### [TASK]
Could you set down the lines below, from the one containing "- → green_dipuvik (278,30,328,83)" through the final line, exactly as written?

### [DATA SHOWN]
────

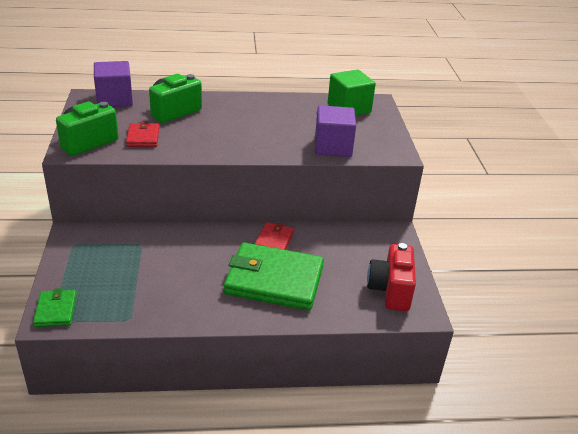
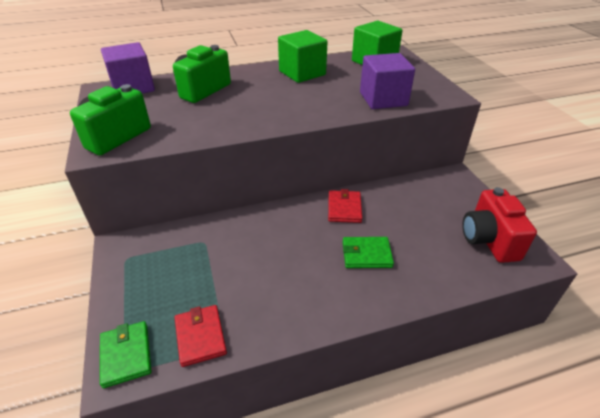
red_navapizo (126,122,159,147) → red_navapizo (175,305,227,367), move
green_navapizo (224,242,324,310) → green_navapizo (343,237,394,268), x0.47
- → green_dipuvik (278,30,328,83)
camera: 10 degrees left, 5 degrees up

────

### [FINAL ANSWER]
- → green_dipuvik (278,30,328,83)
camera: 10 degrees left, 5 degrees up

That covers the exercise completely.